*The data:*

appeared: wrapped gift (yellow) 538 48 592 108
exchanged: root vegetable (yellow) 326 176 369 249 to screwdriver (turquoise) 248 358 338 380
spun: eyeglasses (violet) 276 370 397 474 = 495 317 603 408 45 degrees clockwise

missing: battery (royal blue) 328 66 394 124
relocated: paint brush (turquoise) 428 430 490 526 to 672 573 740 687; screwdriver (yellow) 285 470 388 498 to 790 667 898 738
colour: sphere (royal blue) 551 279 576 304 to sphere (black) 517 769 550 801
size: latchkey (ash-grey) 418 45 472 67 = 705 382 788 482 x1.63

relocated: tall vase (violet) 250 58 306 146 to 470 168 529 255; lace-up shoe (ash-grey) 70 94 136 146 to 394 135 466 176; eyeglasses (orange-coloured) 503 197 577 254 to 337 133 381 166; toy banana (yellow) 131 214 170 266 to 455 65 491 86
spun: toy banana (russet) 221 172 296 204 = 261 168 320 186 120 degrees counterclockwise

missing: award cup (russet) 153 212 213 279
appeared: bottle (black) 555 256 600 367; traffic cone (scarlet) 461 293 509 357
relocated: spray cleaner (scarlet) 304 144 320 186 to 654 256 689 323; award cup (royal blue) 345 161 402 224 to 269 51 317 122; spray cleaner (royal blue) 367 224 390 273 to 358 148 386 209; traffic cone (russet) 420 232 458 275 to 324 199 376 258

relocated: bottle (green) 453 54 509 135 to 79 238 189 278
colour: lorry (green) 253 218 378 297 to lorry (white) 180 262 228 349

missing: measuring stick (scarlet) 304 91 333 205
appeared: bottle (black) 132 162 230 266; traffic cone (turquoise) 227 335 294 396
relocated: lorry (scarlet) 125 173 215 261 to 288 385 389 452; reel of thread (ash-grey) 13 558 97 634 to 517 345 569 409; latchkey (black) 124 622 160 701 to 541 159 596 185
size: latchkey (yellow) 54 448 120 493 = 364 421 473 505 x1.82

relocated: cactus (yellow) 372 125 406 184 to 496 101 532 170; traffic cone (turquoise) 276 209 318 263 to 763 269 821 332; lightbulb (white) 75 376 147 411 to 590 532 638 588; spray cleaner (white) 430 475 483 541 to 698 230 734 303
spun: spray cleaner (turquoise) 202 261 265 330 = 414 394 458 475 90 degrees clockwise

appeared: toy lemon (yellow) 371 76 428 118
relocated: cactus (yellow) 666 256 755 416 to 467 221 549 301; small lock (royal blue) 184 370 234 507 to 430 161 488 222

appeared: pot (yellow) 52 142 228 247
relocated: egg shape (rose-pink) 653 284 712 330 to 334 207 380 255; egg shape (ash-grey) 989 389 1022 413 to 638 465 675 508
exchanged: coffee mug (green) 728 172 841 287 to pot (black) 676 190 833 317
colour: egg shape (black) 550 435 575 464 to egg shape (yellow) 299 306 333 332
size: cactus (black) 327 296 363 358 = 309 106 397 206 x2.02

*About this exercise:* Output the entries exactly.

*Solution to this exercise:*
appeared: wrapped gift (yellow) 538 48 592 108
exchanged: root vegetable (yellow) 326 176 369 249 to screwdriver (turquoise) 248 358 338 380
spun: eyeglasses (violet) 276 370 397 474 = 495 317 603 408 45 degrees clockwise

missing: battery (royal blue) 328 66 394 124
relocated: paint brush (turquoise) 428 430 490 526 to 672 573 740 687; screwdriver (yellow) 285 470 388 498 to 790 667 898 738
colour: sphere (royal blue) 551 279 576 304 to sphere (black) 517 769 550 801
size: latchkey (ash-grey) 418 45 472 67 = 705 382 788 482 x1.63

relocated: tall vase (violet) 250 58 306 146 to 470 168 529 255; lace-up shoe (ash-grey) 70 94 136 146 to 394 135 466 176; eyeglasses (orange-coloured) 503 197 577 254 to 337 133 381 166; toy banana (yellow) 131 214 170 266 to 455 65 491 86
spun: toy banana (russet) 221 172 296 204 = 261 168 320 186 120 degrees counterclockwise

missing: award cup (russet) 153 212 213 279
appeared: bottle (black) 555 256 600 367; traffic cone (scarlet) 461 293 509 357
relocated: spray cleaner (scarlet) 304 144 320 186 to 654 256 689 323; award cup (royal blue) 345 161 402 224 to 269 51 317 122; spray cleaner (royal blue) 367 224 390 273 to 358 148 386 209; traffic cone (russet) 420 232 458 275 to 324 199 376 258

relocated: bottle (green) 453 54 509 135 to 79 238 189 278
colour: lorry (green) 253 218 378 297 to lorry (white) 180 262 228 349

missing: measuring stick (scarlet) 304 91 333 205
appeared: bottle (black) 132 162 230 266; traffic cone (turquoise) 227 335 294 396
relocated: lorry (scarlet) 125 173 215 261 to 288 385 389 452; reel of thread (ash-grey) 13 558 97 634 to 517 345 569 409; latchkey (black) 124 622 160 701 to 541 159 596 185
size: latchkey (yellow) 54 448 120 493 = 364 421 473 505 x1.82

relocated: cactus (yellow) 372 125 406 184 to 496 101 532 170; traffic cone (turquoise) 276 209 318 263 to 763 269 821 332; lightbulb (white) 75 376 147 411 to 590 532 638 588; spray cleaner (white) 430 475 483 541 to 698 230 734 303
spun: spray cleaner (turquoise) 202 261 265 330 = 414 394 458 475 90 degrees clockwise

appeared: toy lemon (yellow) 371 76 428 118
relocated: cactus (yellow) 666 256 755 416 to 467 221 549 301; small lock (royal blue) 184 370 234 507 to 430 161 488 222

appeared: pot (yellow) 52 142 228 247
relocated: egg shape (rose-pink) 653 284 712 330 to 334 207 380 255; egg shape (ash-grey) 989 389 1022 413 to 638 465 675 508
exchanged: coffee mug (green) 728 172 841 287 to pot (black) 676 190 833 317
colour: egg shape (black) 550 435 575 464 to egg shape (yellow) 299 306 333 332
size: cactus (black) 327 296 363 358 = 309 106 397 206 x2.02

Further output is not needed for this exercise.